» Instructions to follow
Out of the records below, copy all lines in which the word "plus" occurs.

(Extracted data entries)
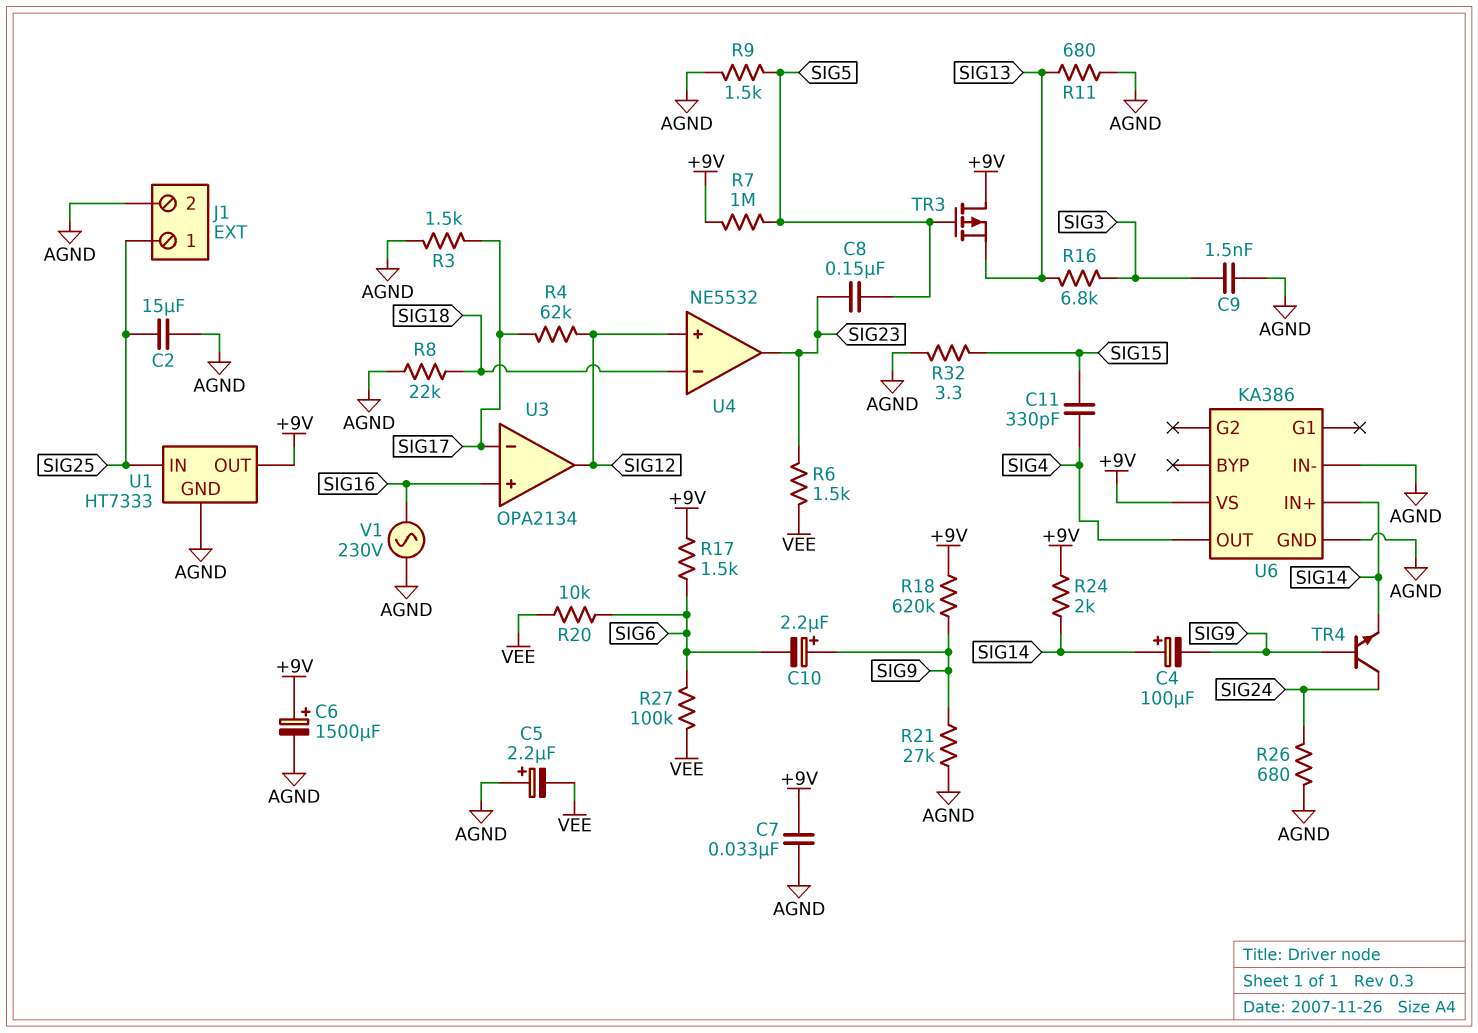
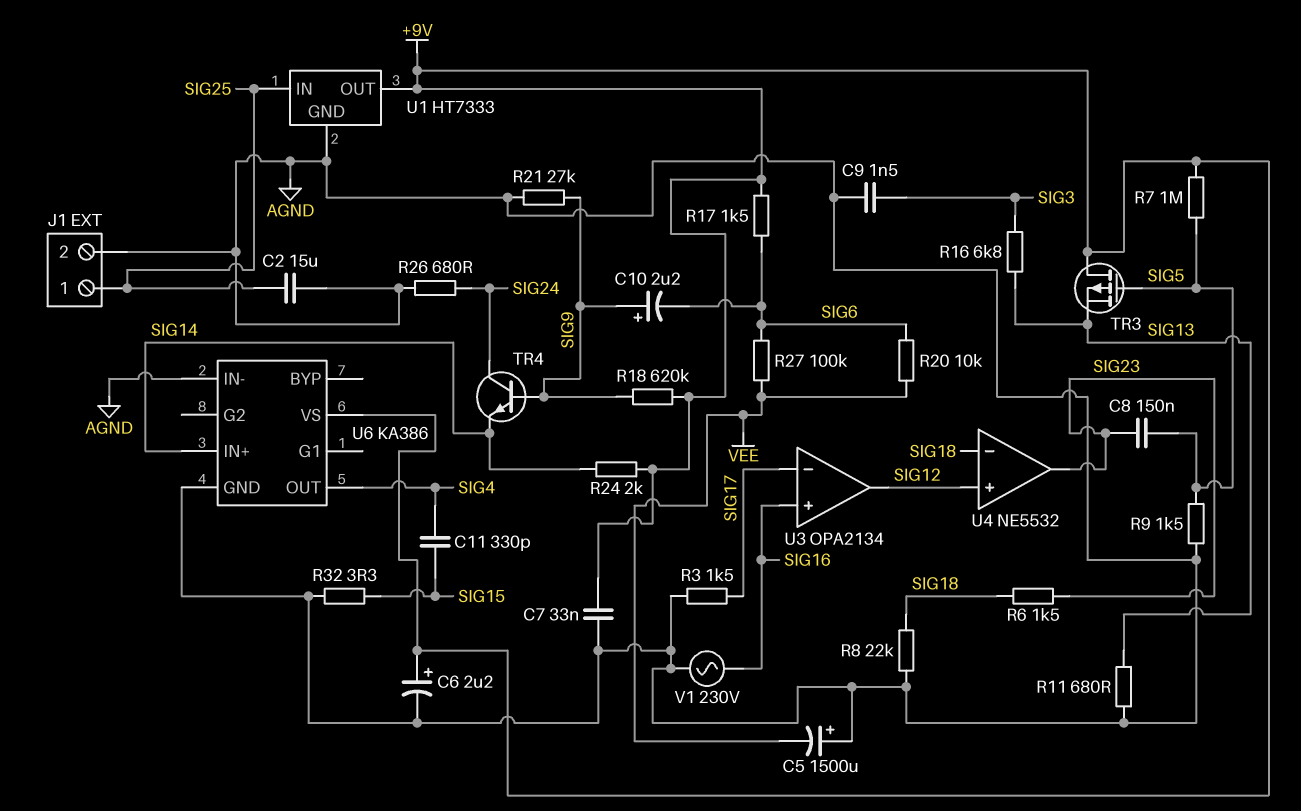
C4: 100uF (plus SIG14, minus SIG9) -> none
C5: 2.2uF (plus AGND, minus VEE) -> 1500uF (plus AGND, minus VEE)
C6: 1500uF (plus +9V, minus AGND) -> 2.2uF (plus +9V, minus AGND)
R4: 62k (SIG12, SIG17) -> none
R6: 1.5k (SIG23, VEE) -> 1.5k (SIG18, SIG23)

» Written solution
C4: 100uF (plus SIG14, minus SIG9) -> none
C5: 2.2uF (plus AGND, minus VEE) -> 1500uF (plus AGND, minus VEE)
C6: 1500uF (plus +9V, minus AGND) -> 2.2uF (plus +9V, minus AGND)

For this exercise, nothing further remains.